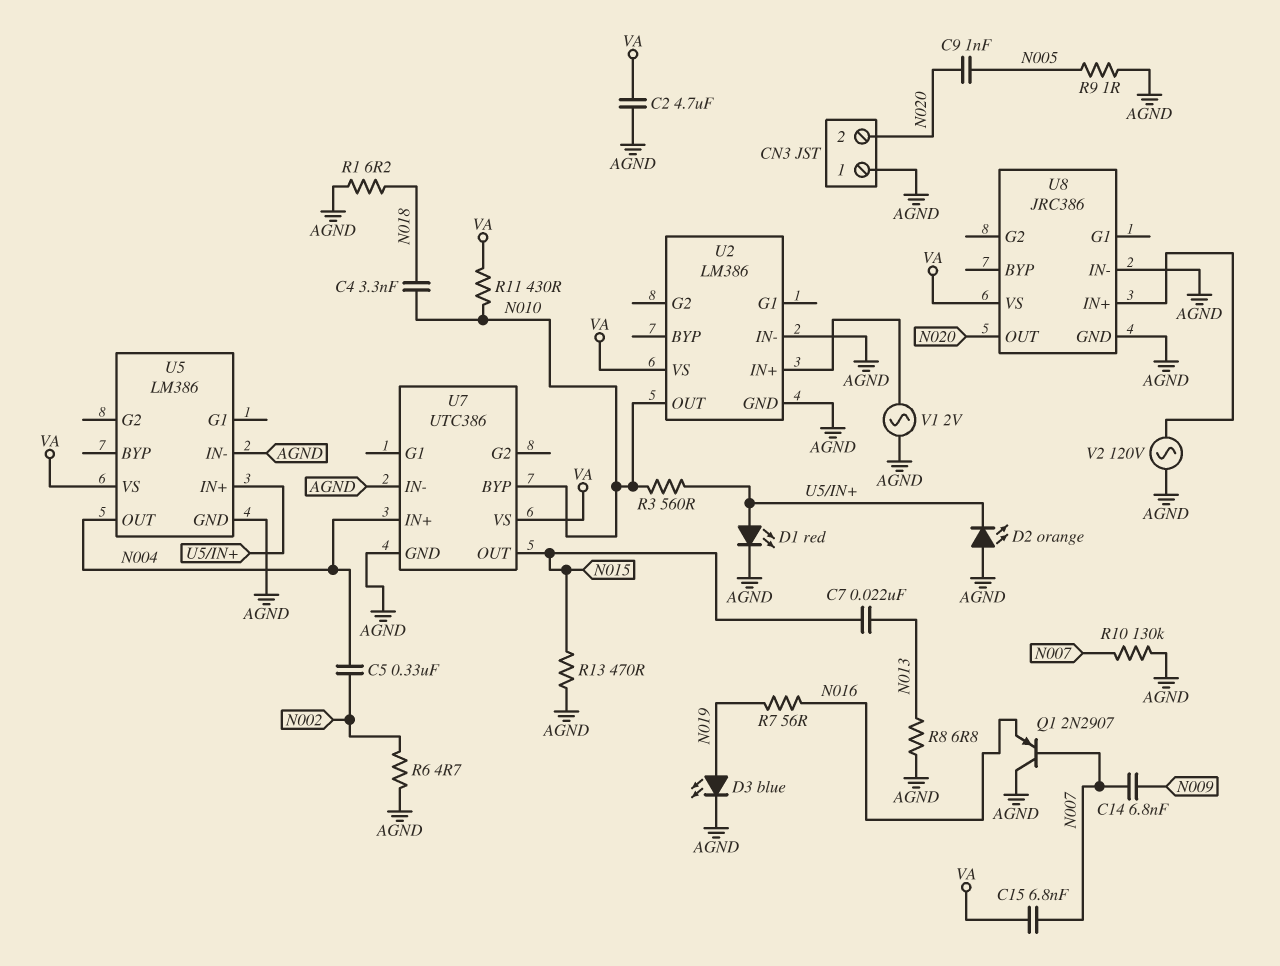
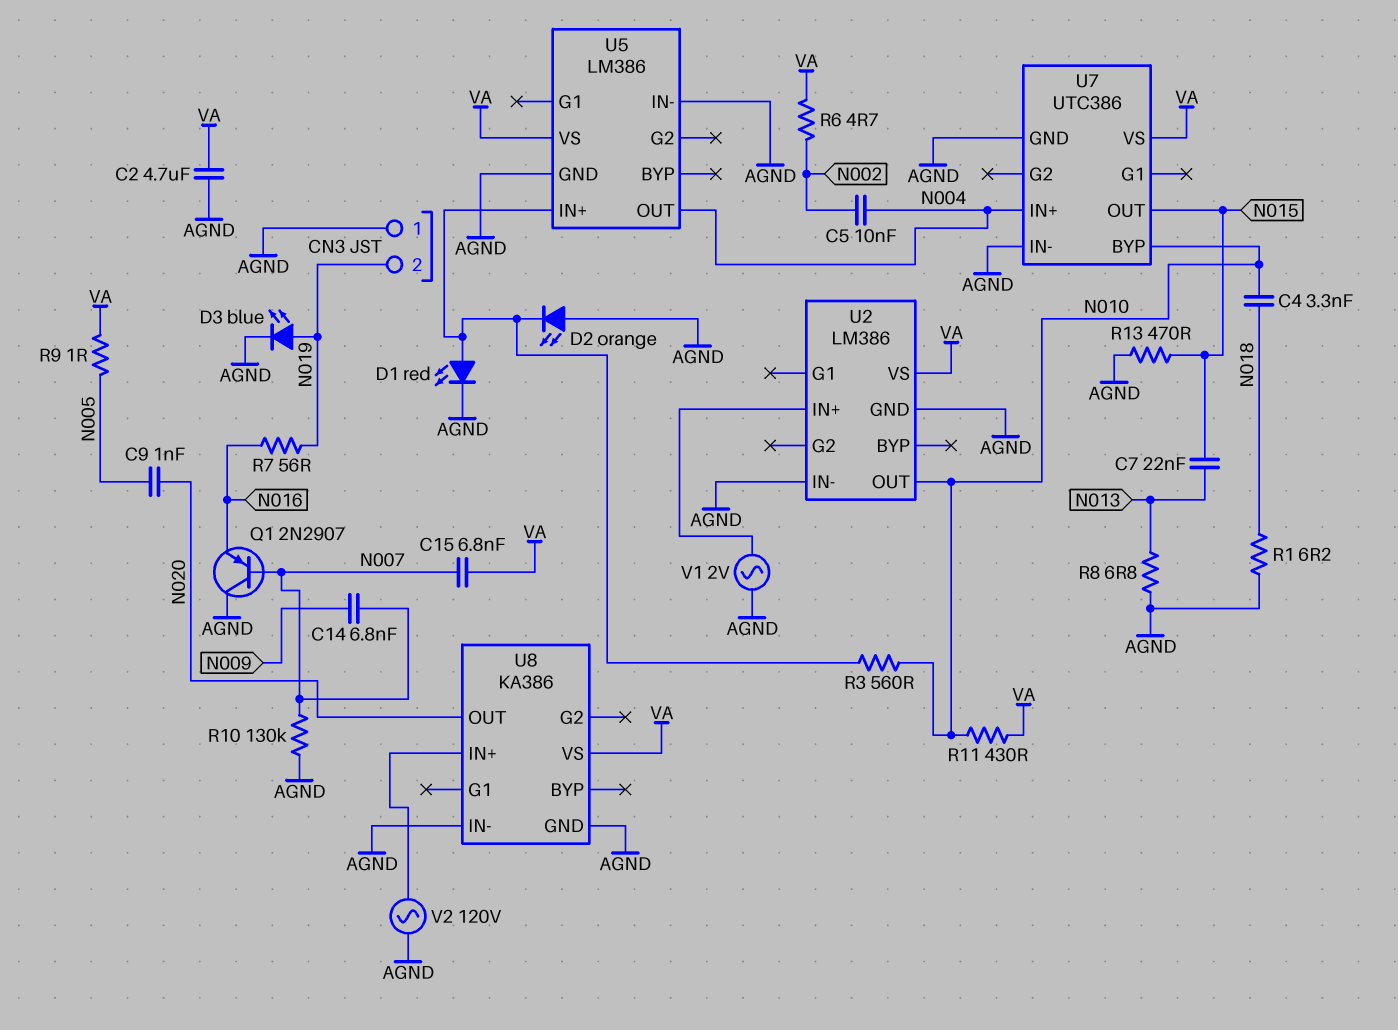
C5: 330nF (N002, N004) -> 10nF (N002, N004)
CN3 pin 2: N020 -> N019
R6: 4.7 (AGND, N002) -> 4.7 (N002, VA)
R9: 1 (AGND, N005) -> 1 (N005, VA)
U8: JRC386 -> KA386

○ ○ ○ ○

Would you copy out the material above exactly, without the pictures in it?

C5: 330nF (N002, N004) -> 10nF (N002, N004)
CN3 pin 2: N020 -> N019
R6: 4.7 (AGND, N002) -> 4.7 (N002, VA)
R9: 1 (AGND, N005) -> 1 (N005, VA)
U8: JRC386 -> KA386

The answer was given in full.